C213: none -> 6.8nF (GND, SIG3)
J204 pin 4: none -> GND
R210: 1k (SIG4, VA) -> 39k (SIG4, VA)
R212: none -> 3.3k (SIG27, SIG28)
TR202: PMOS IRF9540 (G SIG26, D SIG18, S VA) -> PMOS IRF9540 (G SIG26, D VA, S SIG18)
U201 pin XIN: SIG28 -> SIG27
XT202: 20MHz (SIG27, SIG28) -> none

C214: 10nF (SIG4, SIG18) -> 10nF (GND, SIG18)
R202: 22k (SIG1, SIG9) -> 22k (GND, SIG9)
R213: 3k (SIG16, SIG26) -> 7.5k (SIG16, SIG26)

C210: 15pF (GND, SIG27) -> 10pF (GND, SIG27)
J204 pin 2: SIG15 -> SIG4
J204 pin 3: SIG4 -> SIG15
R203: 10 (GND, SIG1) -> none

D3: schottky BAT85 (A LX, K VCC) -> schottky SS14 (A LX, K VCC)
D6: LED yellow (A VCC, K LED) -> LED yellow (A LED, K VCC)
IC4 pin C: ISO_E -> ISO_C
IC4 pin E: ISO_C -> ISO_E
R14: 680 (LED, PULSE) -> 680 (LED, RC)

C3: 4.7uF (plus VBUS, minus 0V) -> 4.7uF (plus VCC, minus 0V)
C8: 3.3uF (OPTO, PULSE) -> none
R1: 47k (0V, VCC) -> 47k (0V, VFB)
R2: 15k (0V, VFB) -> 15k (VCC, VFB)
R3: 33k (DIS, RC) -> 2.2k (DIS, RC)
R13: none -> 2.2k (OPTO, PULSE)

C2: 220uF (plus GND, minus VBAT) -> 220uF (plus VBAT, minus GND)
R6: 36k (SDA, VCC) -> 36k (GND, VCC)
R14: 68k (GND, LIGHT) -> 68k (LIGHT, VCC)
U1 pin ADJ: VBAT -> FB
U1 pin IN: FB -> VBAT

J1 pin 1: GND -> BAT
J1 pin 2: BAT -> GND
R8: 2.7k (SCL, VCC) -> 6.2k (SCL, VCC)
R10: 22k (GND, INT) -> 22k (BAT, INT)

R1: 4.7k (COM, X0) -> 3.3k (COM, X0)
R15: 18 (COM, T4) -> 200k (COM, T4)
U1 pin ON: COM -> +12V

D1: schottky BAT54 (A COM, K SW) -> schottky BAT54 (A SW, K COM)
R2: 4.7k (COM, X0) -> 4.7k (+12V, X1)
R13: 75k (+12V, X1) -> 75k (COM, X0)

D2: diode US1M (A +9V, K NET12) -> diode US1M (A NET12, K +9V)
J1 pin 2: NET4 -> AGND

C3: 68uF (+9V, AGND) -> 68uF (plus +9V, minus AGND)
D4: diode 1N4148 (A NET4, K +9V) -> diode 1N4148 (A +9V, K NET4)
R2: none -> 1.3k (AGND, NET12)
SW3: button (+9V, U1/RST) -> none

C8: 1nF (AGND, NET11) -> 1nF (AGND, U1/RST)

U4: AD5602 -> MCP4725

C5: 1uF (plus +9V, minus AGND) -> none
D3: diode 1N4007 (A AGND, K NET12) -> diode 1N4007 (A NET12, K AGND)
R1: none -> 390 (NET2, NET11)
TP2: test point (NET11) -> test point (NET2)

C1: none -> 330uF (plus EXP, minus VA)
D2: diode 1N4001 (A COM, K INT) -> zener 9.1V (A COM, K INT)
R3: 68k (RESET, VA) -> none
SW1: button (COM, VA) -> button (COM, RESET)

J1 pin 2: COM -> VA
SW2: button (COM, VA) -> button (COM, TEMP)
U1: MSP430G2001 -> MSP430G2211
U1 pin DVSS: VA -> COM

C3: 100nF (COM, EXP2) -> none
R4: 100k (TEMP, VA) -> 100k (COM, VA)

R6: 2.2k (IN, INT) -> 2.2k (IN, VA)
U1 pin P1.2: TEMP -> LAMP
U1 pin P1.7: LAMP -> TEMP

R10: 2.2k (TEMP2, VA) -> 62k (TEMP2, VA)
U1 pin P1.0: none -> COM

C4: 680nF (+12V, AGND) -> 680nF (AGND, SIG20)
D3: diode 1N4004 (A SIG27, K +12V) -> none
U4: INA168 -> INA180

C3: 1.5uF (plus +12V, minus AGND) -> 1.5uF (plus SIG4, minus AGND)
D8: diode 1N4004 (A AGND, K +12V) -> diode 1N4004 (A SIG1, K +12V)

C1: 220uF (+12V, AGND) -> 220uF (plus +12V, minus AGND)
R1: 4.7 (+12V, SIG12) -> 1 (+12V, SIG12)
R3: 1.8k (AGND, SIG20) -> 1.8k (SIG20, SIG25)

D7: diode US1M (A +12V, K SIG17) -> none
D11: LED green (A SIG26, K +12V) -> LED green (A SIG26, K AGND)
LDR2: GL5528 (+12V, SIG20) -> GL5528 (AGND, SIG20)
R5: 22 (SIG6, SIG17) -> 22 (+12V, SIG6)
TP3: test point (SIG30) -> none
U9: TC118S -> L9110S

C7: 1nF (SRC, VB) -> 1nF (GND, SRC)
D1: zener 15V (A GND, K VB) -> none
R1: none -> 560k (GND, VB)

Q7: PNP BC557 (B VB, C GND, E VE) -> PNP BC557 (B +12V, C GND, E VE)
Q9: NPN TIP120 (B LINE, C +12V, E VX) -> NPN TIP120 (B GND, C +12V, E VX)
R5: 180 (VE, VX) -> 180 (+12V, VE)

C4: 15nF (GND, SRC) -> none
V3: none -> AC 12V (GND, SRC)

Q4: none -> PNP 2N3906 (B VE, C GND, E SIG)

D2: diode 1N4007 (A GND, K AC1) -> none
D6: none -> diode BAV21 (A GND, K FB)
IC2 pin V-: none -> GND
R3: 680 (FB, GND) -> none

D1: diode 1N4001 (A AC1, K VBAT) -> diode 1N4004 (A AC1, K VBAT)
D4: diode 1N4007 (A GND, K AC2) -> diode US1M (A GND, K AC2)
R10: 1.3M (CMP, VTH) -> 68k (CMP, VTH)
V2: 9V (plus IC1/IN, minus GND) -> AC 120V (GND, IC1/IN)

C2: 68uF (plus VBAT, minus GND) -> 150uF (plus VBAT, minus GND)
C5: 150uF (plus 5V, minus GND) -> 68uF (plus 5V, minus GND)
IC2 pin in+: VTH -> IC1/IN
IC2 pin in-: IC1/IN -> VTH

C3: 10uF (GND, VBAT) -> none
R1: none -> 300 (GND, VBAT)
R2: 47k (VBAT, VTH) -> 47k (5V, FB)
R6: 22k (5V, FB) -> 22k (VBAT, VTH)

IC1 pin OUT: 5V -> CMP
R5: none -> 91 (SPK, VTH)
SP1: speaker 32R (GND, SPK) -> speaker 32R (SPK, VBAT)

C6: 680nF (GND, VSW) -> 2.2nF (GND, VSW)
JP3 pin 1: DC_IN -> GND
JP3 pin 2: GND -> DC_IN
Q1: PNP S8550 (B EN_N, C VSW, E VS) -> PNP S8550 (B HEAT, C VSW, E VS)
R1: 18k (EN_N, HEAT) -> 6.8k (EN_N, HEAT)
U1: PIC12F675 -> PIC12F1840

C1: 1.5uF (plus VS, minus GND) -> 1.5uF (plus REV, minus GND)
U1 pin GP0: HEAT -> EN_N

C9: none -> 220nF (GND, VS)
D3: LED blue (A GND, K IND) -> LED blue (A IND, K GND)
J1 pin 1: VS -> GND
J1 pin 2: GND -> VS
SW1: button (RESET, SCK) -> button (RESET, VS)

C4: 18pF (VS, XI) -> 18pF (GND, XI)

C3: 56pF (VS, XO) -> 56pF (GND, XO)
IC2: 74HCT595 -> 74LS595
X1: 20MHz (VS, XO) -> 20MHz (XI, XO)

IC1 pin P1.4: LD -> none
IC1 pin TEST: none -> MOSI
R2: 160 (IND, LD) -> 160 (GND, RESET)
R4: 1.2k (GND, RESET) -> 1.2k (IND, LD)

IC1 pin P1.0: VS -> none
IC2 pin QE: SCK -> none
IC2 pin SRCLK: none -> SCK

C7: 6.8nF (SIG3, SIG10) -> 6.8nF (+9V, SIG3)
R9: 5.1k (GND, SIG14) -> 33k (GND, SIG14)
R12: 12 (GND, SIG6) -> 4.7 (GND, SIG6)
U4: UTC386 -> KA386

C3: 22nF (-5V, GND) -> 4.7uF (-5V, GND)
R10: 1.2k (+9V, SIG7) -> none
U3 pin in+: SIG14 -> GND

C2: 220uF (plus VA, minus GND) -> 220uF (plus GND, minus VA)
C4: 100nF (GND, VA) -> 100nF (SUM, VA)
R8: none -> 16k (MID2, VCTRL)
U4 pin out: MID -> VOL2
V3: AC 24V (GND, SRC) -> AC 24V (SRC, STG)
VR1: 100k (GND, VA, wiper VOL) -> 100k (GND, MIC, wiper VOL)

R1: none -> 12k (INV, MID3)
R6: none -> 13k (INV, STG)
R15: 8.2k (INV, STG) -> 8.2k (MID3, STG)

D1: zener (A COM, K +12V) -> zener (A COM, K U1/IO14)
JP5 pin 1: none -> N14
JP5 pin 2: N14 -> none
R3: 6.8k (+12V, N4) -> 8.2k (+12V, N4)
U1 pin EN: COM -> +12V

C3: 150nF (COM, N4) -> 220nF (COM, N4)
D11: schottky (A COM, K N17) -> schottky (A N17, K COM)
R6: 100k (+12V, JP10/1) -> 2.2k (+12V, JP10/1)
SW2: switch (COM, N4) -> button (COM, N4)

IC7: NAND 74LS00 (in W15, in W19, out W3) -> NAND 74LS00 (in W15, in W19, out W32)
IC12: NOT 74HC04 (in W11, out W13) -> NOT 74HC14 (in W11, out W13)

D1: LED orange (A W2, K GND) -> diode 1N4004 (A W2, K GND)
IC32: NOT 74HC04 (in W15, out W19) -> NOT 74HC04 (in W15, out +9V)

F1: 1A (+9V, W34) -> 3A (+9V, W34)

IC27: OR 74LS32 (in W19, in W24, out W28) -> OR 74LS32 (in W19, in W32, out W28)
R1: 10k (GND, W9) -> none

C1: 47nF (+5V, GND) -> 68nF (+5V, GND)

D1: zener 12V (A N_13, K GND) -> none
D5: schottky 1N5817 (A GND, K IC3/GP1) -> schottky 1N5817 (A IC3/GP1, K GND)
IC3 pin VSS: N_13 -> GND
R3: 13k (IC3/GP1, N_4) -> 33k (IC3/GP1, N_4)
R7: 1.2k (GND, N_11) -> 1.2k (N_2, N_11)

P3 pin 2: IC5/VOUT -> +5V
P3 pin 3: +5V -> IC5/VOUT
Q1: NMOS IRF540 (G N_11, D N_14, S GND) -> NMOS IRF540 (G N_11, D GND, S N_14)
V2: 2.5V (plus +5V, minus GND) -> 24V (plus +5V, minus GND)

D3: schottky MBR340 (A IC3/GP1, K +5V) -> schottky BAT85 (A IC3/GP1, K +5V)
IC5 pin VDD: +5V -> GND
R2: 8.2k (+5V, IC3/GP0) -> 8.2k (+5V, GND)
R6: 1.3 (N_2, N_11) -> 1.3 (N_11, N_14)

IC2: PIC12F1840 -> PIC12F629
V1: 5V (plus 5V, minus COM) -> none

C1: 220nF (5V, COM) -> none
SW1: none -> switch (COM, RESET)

========================================

*How to complete this task*
Give back exactly the lines of the listing above, starting with its first line and ending with the line that holds "D3: diode 1N4007".

*Exercise response*
C213: none -> 6.8nF (GND, SIG3)
J204 pin 4: none -> GND
R210: 1k (SIG4, VA) -> 39k (SIG4, VA)
R212: none -> 3.3k (SIG27, SIG28)
TR202: PMOS IRF9540 (G SIG26, D SIG18, S VA) -> PMOS IRF9540 (G SIG26, D VA, S SIG18)
U201 pin XIN: SIG28 -> SIG27
XT202: 20MHz (SIG27, SIG28) -> none

C214: 10nF (SIG4, SIG18) -> 10nF (GND, SIG18)
R202: 22k (SIG1, SIG9) -> 22k (GND, SIG9)
R213: 3k (SIG16, SIG26) -> 7.5k (SIG16, SIG26)

C210: 15pF (GND, SIG27) -> 10pF (GND, SIG27)
J204 pin 2: SIG15 -> SIG4
J204 pin 3: SIG4 -> SIG15
R203: 10 (GND, SIG1) -> none

D3: schottky BAT85 (A LX, K VCC) -> schottky SS14 (A LX, K VCC)
D6: LED yellow (A VCC, K LED) -> LED yellow (A LED, K VCC)
IC4 pin C: ISO_E -> ISO_C
IC4 pin E: ISO_C -> ISO_E
R14: 680 (LED, PULSE) -> 680 (LED, RC)

C3: 4.7uF (plus VBUS, minus 0V) -> 4.7uF (plus VCC, minus 0V)
C8: 3.3uF (OPTO, PULSE) -> none
R1: 47k (0V, VCC) -> 47k (0V, VFB)
R2: 15k (0V, VFB) -> 15k (VCC, VFB)
R3: 33k (DIS, RC) -> 2.2k (DIS, RC)
R13: none -> 2.2k (OPTO, PULSE)

C2: 220uF (plus GND, minus VBAT) -> 220uF (plus VBAT, minus GND)
R6: 36k (SDA, VCC) -> 36k (GND, VCC)
R14: 68k (GND, LIGHT) -> 68k (LIGHT, VCC)
U1 pin ADJ: VBAT -> FB
U1 pin IN: FB -> VBAT

J1 pin 1: GND -> BAT
J1 pin 2: BAT -> GND
R8: 2.7k (SCL, VCC) -> 6.2k (SCL, VCC)
R10: 22k (GND, INT) -> 22k (BAT, INT)

R1: 4.7k (COM, X0) -> 3.3k (COM, X0)
R15: 18 (COM, T4) -> 200k (COM, T4)
U1 pin ON: COM -> +12V

D1: schottky BAT54 (A COM, K SW) -> schottky BAT54 (A SW, K COM)
R2: 4.7k (COM, X0) -> 4.7k (+12V, X1)
R13: 75k (+12V, X1) -> 75k (COM, X0)

D2: diode US1M (A +9V, K NET12) -> diode US1M (A NET12, K +9V)
J1 pin 2: NET4 -> AGND

C3: 68uF (+9V, AGND) -> 68uF (plus +9V, minus AGND)
D4: diode 1N4148 (A NET4, K +9V) -> diode 1N4148 (A +9V, K NET4)
R2: none -> 1.3k (AGND, NET12)
SW3: button (+9V, U1/RST) -> none

C8: 1nF (AGND, NET11) -> 1nF (AGND, U1/RST)

U4: AD5602 -> MCP4725

C5: 1uF (plus +9V, minus AGND) -> none
D3: diode 1N4007 (A AGND, K NET12) -> diode 1N4007 (A NET12, K AGND)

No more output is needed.